#### INPUT RECORDS
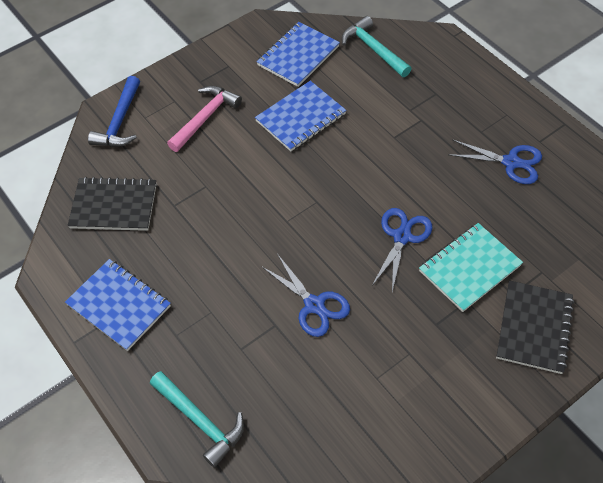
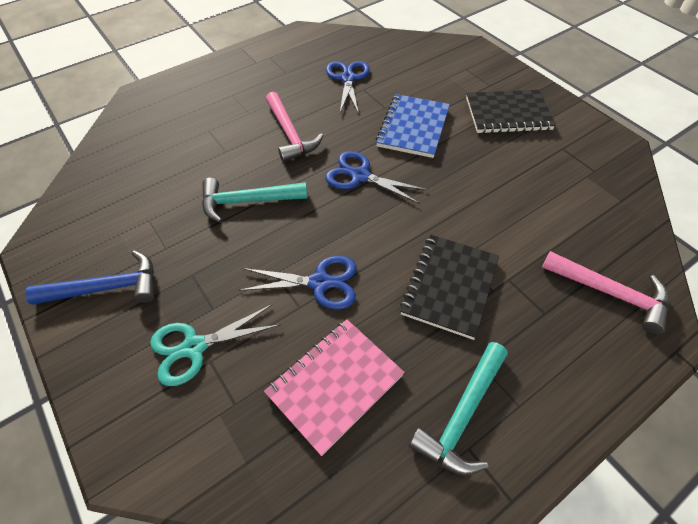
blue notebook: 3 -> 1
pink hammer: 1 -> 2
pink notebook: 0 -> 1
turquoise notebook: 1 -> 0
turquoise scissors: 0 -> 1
########
#### INPUT RECORDS
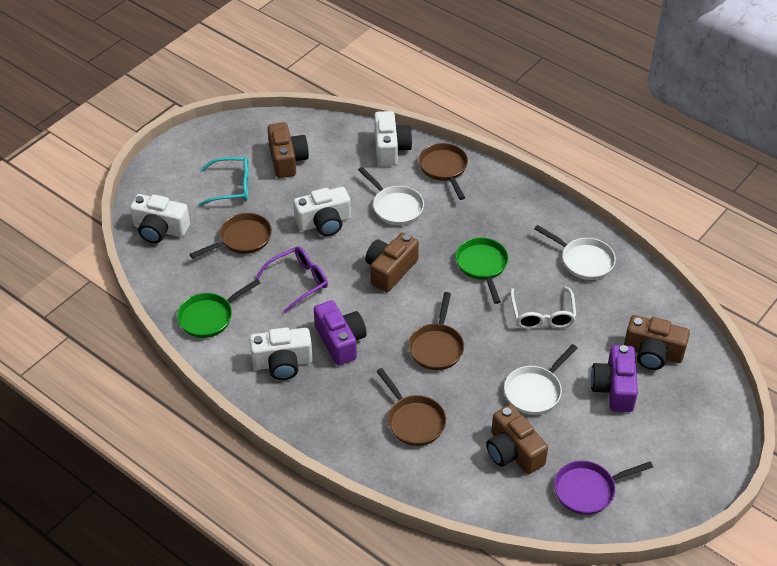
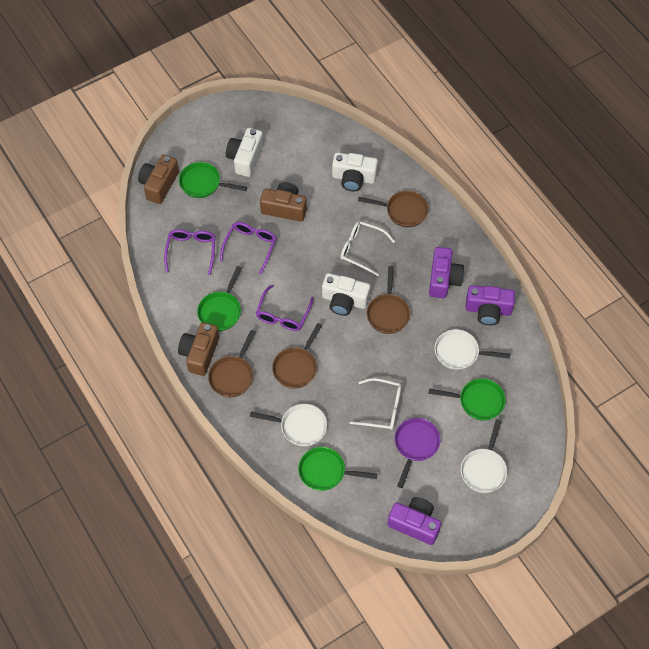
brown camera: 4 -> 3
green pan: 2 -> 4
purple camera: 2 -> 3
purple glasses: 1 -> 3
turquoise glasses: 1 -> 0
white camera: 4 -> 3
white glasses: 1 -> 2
########
What is needed is a count of the lines in the data that contain the word "turquoise"; please give it and no other words.

3